Task goal
There is a line below that contains "recoloured: red carton". Please reproduce it and all following lines exactly, through the final one.

*** Dataset extract ***

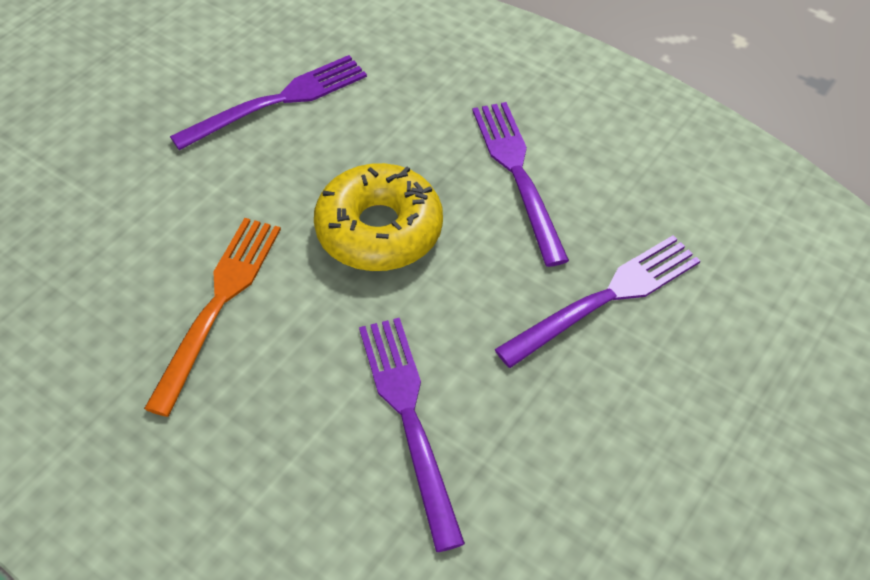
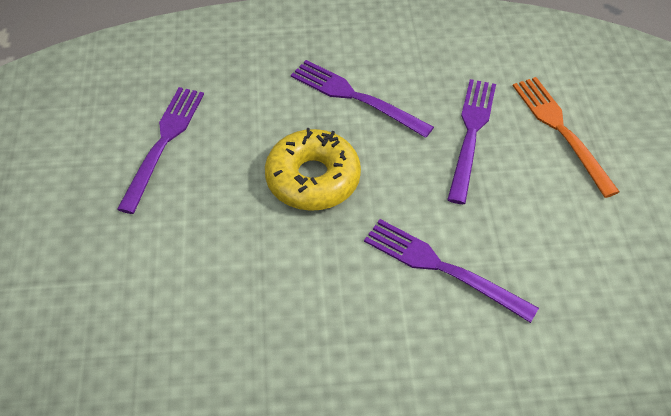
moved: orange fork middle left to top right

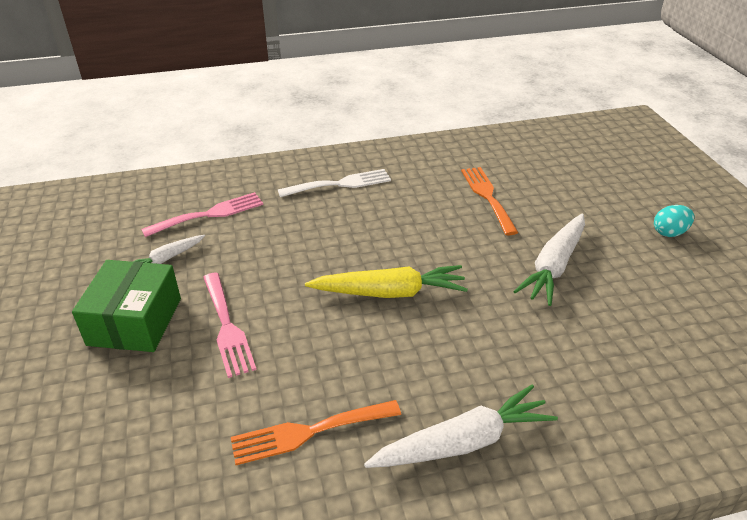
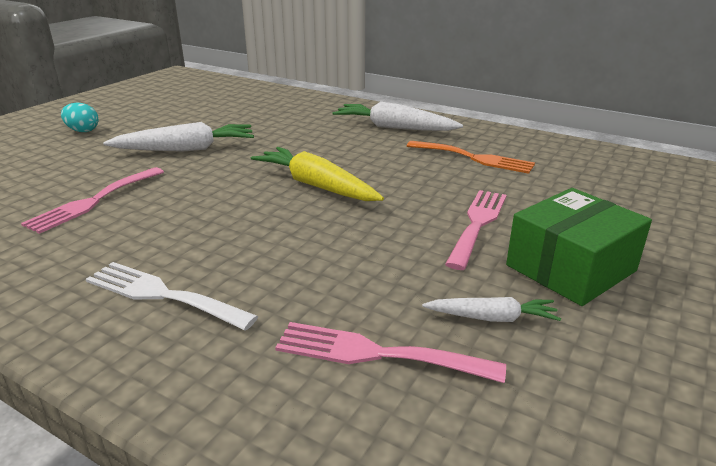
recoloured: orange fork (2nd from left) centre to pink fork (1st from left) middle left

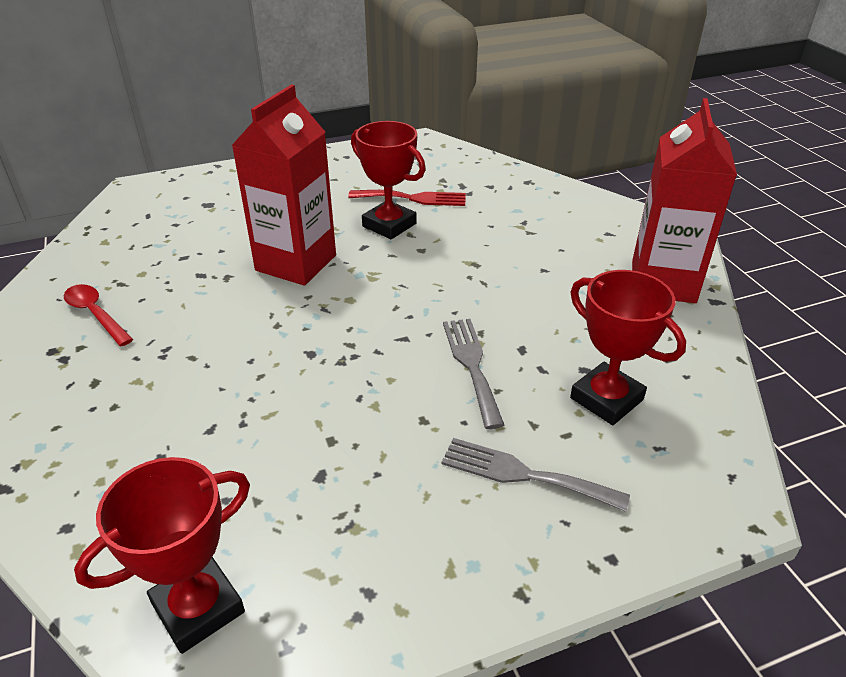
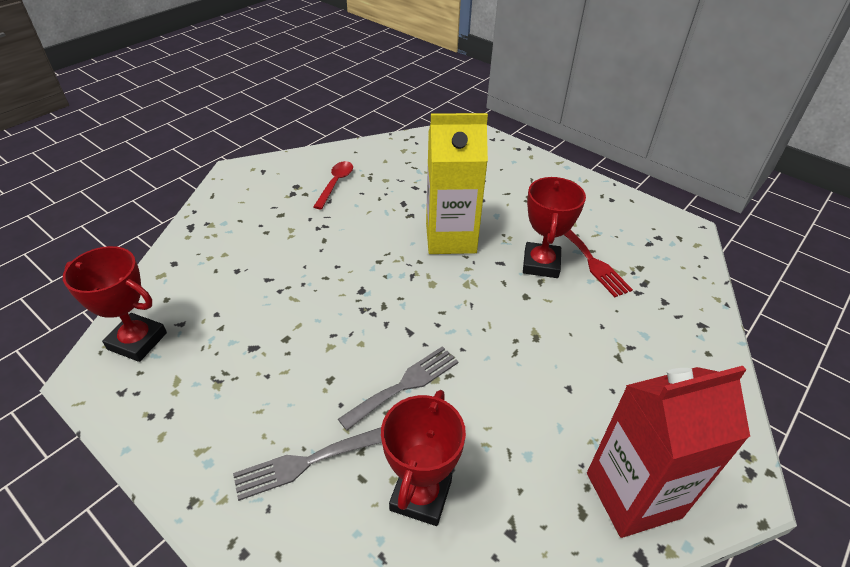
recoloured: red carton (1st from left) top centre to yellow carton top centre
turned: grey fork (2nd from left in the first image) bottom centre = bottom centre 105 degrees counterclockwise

***

Task result
recoloured: red carton (1st from left) top centre to yellow carton top centre
turned: grey fork (2nd from left in the first image) bottom centre = bottom centre 105 degrees counterclockwise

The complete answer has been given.